Record extracts:
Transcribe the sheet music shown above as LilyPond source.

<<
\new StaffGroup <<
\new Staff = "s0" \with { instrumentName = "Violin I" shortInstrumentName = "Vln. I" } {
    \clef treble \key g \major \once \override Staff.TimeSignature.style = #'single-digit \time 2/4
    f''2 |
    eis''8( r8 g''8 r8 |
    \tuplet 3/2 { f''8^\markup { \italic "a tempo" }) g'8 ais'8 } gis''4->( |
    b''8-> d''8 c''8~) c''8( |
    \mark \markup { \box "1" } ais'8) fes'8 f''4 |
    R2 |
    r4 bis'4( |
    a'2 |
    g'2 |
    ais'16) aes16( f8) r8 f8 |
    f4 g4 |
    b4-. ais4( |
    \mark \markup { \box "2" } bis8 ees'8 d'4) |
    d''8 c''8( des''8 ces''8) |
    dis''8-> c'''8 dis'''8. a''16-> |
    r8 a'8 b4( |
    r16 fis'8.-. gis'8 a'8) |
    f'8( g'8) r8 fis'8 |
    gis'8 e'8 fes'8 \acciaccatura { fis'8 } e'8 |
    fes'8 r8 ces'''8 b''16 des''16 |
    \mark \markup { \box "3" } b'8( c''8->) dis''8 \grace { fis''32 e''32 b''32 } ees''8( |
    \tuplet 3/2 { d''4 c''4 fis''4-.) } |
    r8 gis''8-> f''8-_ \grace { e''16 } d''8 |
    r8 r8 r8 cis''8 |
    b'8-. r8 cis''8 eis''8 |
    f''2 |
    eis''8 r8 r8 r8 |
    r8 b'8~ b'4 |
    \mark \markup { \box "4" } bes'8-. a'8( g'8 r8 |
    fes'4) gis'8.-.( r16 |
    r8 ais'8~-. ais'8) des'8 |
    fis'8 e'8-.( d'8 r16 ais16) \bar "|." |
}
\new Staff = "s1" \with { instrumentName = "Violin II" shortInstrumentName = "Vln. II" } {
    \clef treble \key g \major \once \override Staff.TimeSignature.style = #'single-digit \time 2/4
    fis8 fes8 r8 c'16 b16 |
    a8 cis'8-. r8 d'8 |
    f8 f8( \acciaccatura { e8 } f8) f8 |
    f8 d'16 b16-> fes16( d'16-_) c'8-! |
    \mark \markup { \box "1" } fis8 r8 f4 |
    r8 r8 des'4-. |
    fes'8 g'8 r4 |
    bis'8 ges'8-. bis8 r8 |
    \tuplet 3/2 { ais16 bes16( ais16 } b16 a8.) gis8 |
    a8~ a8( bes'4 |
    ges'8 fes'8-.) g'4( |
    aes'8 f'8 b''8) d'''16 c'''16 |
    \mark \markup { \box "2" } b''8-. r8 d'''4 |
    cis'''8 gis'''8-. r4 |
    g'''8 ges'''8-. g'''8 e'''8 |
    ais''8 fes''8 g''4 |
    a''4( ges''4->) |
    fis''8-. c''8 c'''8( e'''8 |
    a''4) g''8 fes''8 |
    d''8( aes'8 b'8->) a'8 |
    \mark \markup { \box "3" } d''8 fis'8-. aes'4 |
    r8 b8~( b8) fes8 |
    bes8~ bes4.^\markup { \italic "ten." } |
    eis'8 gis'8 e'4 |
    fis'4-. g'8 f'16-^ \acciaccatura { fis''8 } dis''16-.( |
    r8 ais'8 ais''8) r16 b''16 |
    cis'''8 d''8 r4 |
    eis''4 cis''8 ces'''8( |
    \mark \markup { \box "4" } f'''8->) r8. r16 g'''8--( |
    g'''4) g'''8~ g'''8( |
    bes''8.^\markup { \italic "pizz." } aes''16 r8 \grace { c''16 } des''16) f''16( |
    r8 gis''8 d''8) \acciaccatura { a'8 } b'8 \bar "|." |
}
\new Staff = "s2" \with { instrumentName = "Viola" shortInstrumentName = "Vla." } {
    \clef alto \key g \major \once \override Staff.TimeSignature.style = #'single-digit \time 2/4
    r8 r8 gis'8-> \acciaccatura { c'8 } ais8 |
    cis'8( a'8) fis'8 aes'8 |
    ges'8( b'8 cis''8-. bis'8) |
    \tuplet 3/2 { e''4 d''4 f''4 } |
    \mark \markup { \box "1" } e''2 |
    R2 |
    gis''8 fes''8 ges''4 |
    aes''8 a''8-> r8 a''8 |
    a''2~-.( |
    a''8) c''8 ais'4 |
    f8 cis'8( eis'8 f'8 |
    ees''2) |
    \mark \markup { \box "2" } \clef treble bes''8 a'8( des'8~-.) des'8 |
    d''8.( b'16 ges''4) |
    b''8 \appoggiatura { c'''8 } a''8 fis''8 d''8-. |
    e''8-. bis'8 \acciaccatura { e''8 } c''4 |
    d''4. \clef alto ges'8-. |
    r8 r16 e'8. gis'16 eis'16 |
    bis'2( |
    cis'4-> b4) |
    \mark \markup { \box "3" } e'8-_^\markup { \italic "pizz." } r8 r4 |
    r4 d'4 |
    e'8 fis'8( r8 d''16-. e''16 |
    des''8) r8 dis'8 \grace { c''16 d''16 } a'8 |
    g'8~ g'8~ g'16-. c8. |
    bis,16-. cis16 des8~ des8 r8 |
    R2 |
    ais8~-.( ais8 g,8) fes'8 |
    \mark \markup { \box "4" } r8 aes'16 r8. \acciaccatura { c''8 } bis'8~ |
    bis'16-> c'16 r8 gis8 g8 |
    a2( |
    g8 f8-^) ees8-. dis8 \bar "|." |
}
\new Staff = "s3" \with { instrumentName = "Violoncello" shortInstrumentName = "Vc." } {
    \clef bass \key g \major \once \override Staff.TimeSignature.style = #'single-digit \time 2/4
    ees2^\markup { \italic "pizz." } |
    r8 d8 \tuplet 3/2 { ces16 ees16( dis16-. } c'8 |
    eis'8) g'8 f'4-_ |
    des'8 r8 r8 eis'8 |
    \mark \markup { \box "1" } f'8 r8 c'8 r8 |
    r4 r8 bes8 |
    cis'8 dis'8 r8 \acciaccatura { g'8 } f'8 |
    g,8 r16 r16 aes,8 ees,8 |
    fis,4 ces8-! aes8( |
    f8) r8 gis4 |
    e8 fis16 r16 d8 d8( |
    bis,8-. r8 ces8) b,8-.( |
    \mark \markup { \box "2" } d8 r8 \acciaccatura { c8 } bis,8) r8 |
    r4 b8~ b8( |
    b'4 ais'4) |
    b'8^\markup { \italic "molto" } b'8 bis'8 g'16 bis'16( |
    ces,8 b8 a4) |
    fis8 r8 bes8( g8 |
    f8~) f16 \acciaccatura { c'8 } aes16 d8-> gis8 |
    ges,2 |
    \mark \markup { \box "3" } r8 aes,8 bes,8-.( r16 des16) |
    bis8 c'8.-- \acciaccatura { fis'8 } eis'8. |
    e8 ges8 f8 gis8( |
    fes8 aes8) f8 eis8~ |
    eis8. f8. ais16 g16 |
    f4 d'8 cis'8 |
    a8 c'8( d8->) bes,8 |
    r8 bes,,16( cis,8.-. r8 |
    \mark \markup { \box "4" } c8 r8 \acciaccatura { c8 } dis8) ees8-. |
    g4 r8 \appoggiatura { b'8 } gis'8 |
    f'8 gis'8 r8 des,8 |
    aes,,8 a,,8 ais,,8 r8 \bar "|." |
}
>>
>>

The problem: List every line in the rows above that contains the string "with", matching case exactly.

The response:
\new Staff = "s0" \with { instrumentName = "Violin I" shortInstrumentName = "Vln. I" } {
\new Staff = "s1" \with { instrumentName = "Violin II" shortInstrumentName = "Vln. II" } {
\new Staff = "s2" \with { instrumentName = "Viola" shortInstrumentName = "Vla." } {
\new Staff = "s3" \with { instrumentName = "Violoncello" shortInstrumentName = "Vc." } {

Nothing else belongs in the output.